**Provided entries:**
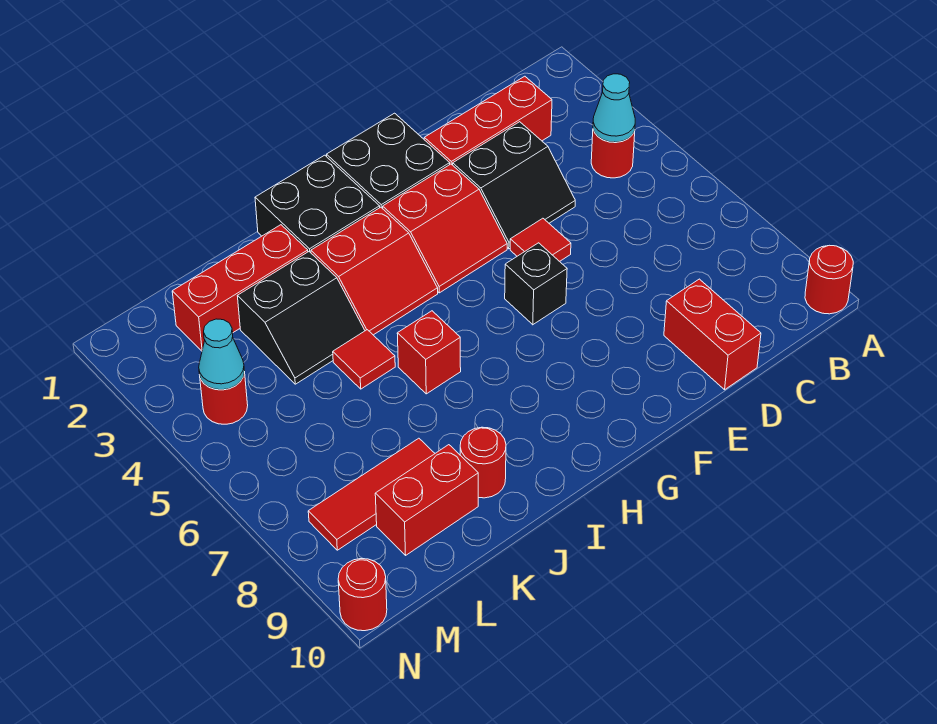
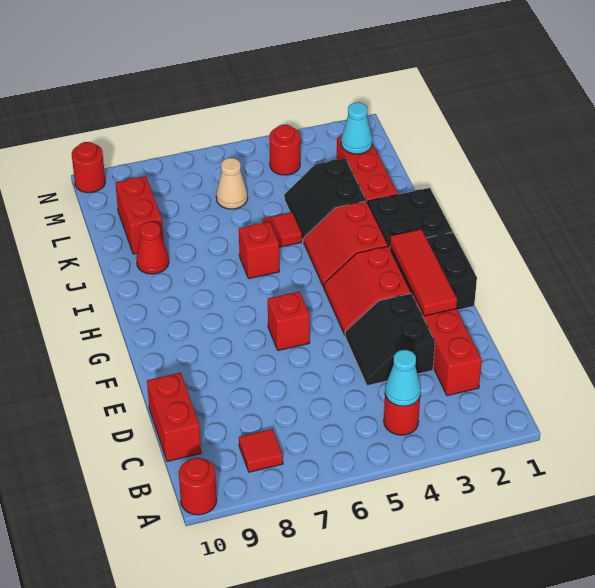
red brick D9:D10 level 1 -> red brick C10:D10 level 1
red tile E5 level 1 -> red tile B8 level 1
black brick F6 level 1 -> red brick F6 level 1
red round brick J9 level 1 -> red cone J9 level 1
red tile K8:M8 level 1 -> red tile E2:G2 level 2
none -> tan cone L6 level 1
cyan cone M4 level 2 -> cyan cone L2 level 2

* * *

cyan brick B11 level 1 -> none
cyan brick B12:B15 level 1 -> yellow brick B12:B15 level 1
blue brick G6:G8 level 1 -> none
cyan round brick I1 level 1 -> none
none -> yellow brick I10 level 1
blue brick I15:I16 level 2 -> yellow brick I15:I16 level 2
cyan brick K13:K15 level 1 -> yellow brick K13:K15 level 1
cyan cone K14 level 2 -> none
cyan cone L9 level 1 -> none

...

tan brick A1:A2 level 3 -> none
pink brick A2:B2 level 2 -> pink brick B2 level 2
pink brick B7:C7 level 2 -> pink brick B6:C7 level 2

**Brief:** Transcribe each line of the data above, unaltered, from the one where "cyan round brick I1 level 1 -> none" appears to the one where "cyan cone L9 level 1 -> none" appears, inclusive of both.

**Solved problem:**
cyan round brick I1 level 1 -> none
none -> yellow brick I10 level 1
blue brick I15:I16 level 2 -> yellow brick I15:I16 level 2
cyan brick K13:K15 level 1 -> yellow brick K13:K15 level 1
cyan cone K14 level 2 -> none
cyan cone L9 level 1 -> none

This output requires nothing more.